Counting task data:

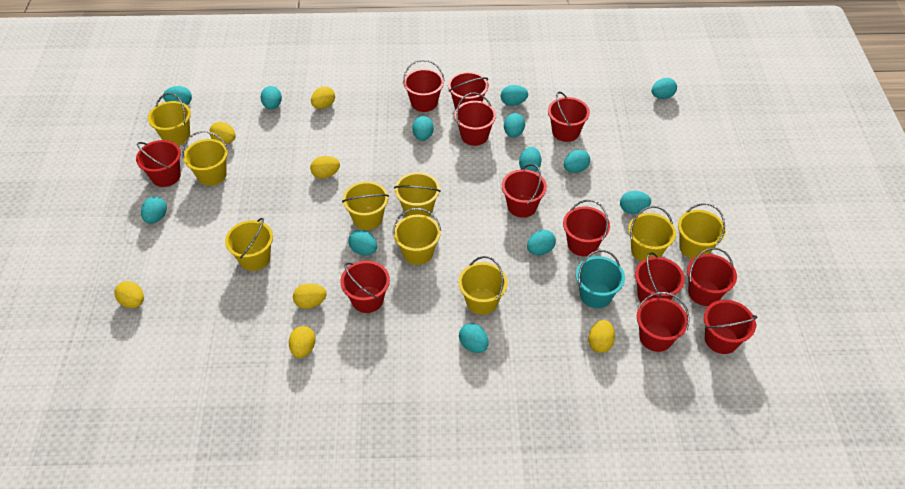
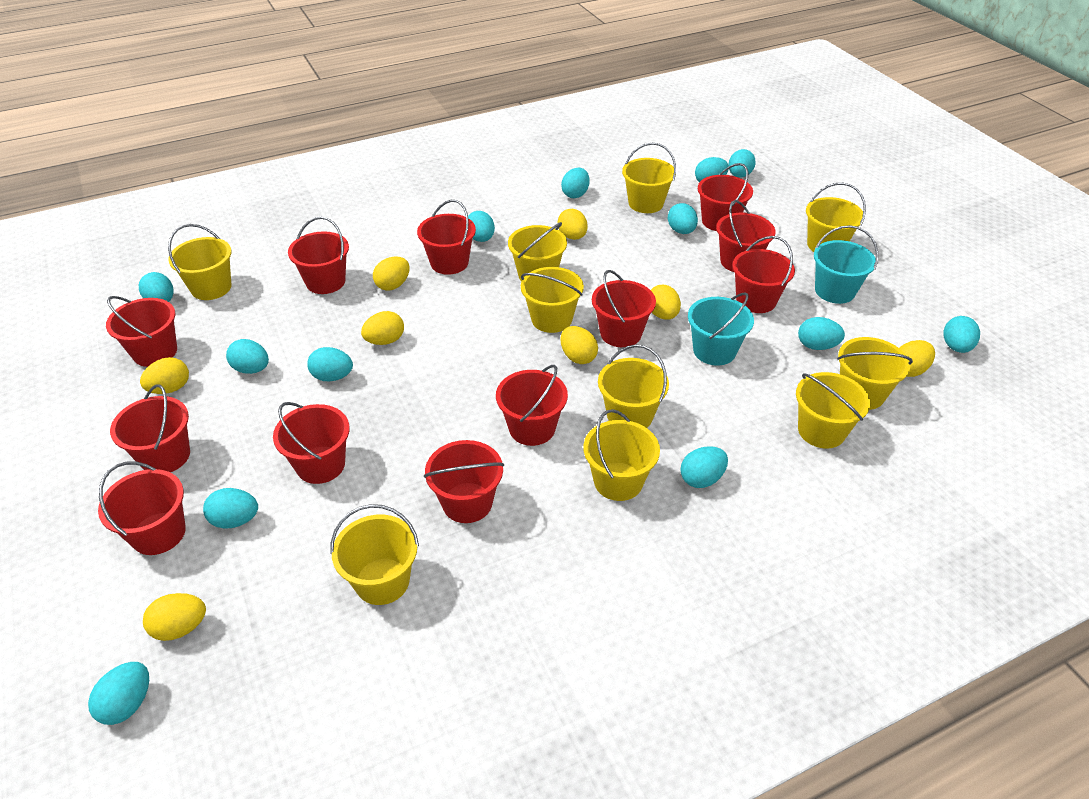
turquoise bucket: [576,250,625,308] = 1 -> [688,292,754,366] [814,225,878,304] = 2
yellow bucket: [148,93,191,146] [182,131,228,186] [225,218,273,271] [342,181,389,230] [393,208,441,265] [394,172,441,217] [458,256,508,315] [628,206,676,261] [678,203,726,259] = 9 -> [168,224,232,300] [330,504,419,605] [508,222,567,282] [521,267,584,333] [583,409,660,501] [598,344,669,428] [622,143,676,213] [796,372,870,449] [806,183,866,252] [837,337,913,410] = 10
yellow egg: [114,281,144,308] [209,122,236,144] [289,326,316,358] [293,283,327,309] [310,156,340,179] [311,86,335,109] [588,320,615,353] = 7 -> [140,357,189,394] [143,593,206,641] [361,311,404,345] [373,257,410,291] [557,209,588,240] [560,326,598,364] [651,285,681,320] [899,340,935,377] = 8

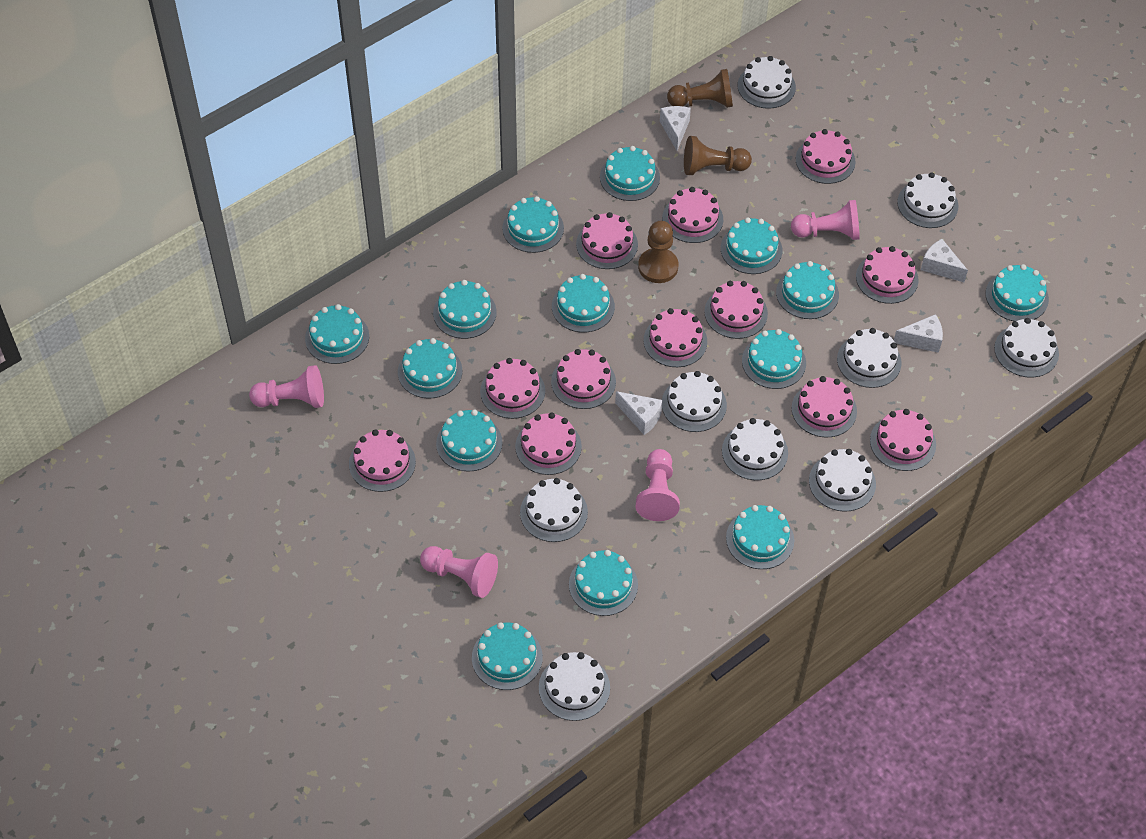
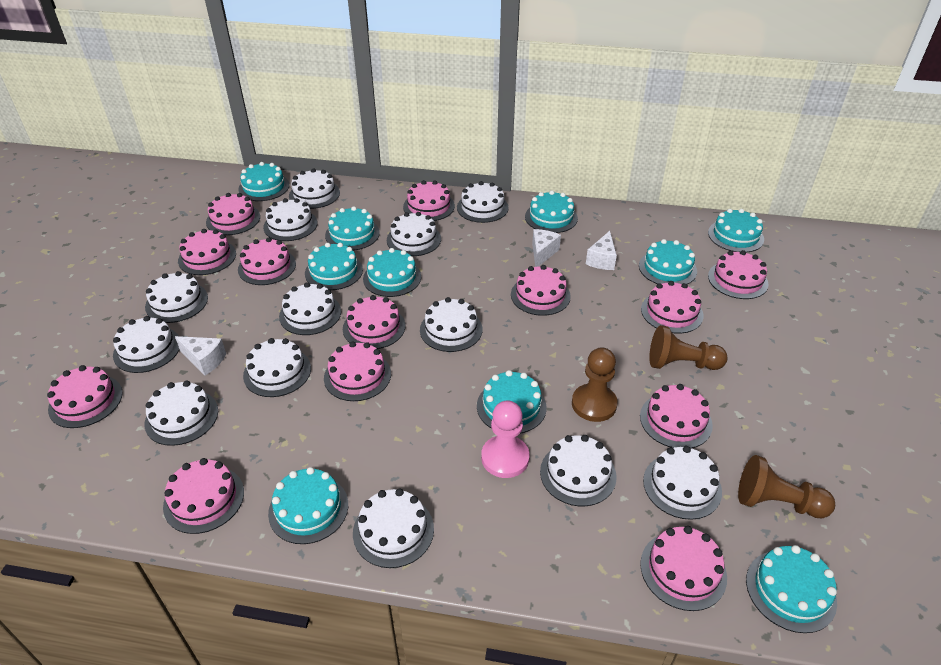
pink cake: [349,429,416,492] [480,358,545,419] [515,413,582,475] [551,349,616,409] [576,212,638,269] [644,308,707,367] [662,187,723,243] [704,281,768,339] [792,376,857,437] [796,129,856,184] [856,246,919,304] [870,409,936,471] = 12 -> [47,365,123,428] [163,458,244,534] [178,229,236,275] [206,193,260,235] [238,237,296,285] [324,342,391,401] [343,295,405,349] [403,180,455,221] [511,265,571,316] [640,384,713,448] [640,526,727,611] [641,281,704,334] [708,250,769,299] = 13
pink pawn: [249,365,324,408] [420,546,498,598] [636,449,680,521] [791,200,860,240] = 4 -> [481,400,529,478] = 1
turquoise cake: [305,304,369,364] [398,338,462,399] [433,280,497,339] [436,409,503,472] [472,622,543,690] [502,196,564,253] [552,274,615,332] [569,550,638,616] [600,146,660,201] [721,217,782,274] [726,505,794,569] [742,329,806,389] [776,261,839,319] [986,264,1049,321] = 14 -> [238,162,289,201] [268,467,348,544] [305,243,363,290] [325,206,380,251] [363,248,421,297] [477,370,547,433] [525,191,578,233] [639,239,697,284] [708,209,764,253] [746,545,837,633] = 10
white cake: [520,478,588,542] [539,652,610,721] [662,371,727,432] [722,418,788,480] [738,56,796,109] [809,449,876,512] [837,328,901,388] [897,172,958,228] [994,318,1059,378] = 9 -> [113,316,180,373] [145,271,208,323] [145,381,218,446] [243,338,311,397] [263,198,317,241] [279,282,341,335] [289,168,340,209] [353,488,434,568] [387,212,441,256] [420,297,482,352] [457,181,509,223] [540,435,617,507] [643,446,722,520] = 13
white cheese: [615,391,663,435] [660,106,691,151] [894,314,943,353] [921,239,968,282] = 4 -> [175,336,226,375] [532,229,561,267] [586,231,617,270] = 3

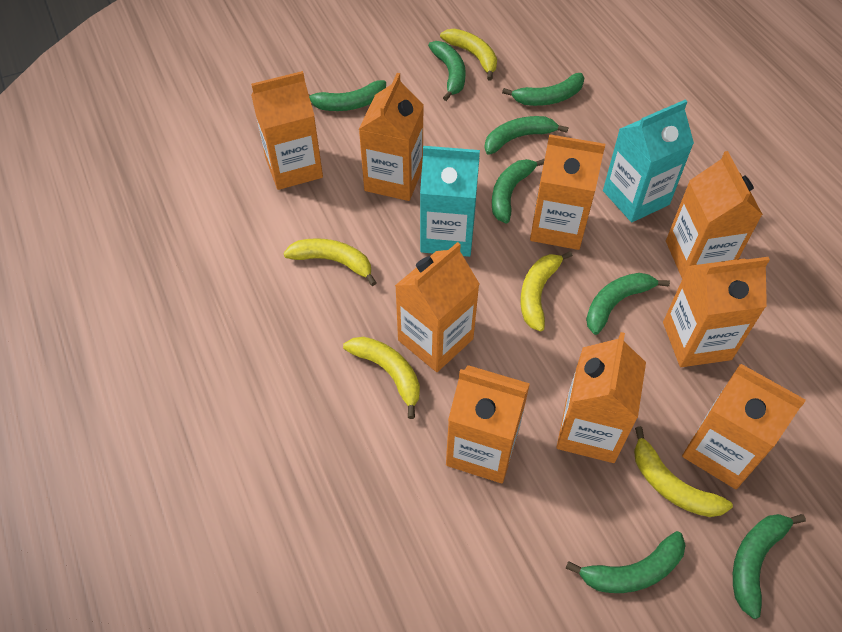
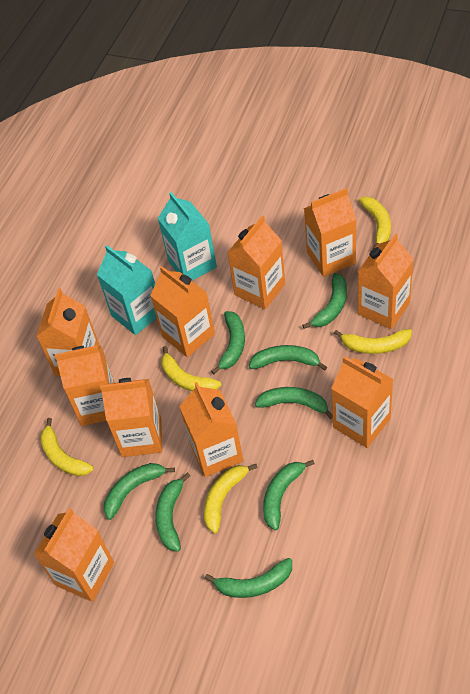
orange carton: [251,71,323,190] [359,73,424,201] [395,242,479,372] [446,365,530,483] [530,134,605,250] [557,332,646,463] [663,257,770,367] [666,151,763,279] [682,364,806,489] = 9 -> [34,508,114,602] [36,288,100,376] [55,345,115,426] [100,378,162,457] [150,266,215,357] [179,382,243,477] [227,216,285,309] [304,188,357,277] [331,356,393,448] [358,233,414,329] = 10

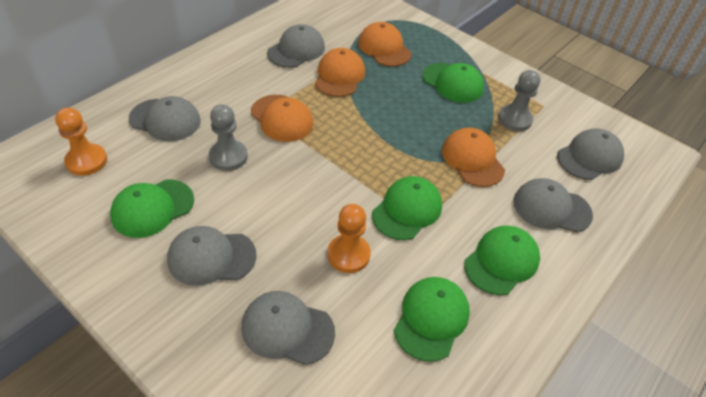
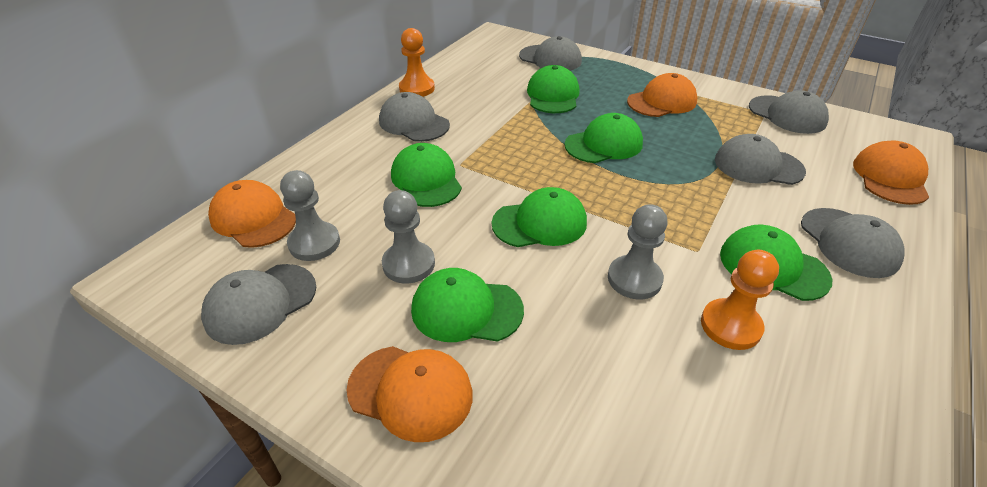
green cap: [110,180,194,238] [372,176,442,240] [394,277,470,362] [422,63,484,103] [464,226,540,295] = 5 -> [391,143,462,207] [411,268,524,342] [492,187,587,247] [527,65,580,113] [564,113,643,163] [720,224,833,301] = 6
grey pawn: [209,104,248,171] [498,70,540,131] = 2 -> [280,170,340,261] [382,190,435,283] [608,204,668,299] = 3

■ Task directions:
Your reply should be one number, the count of lines in the data that include the word "pawn".

■ Your response:
2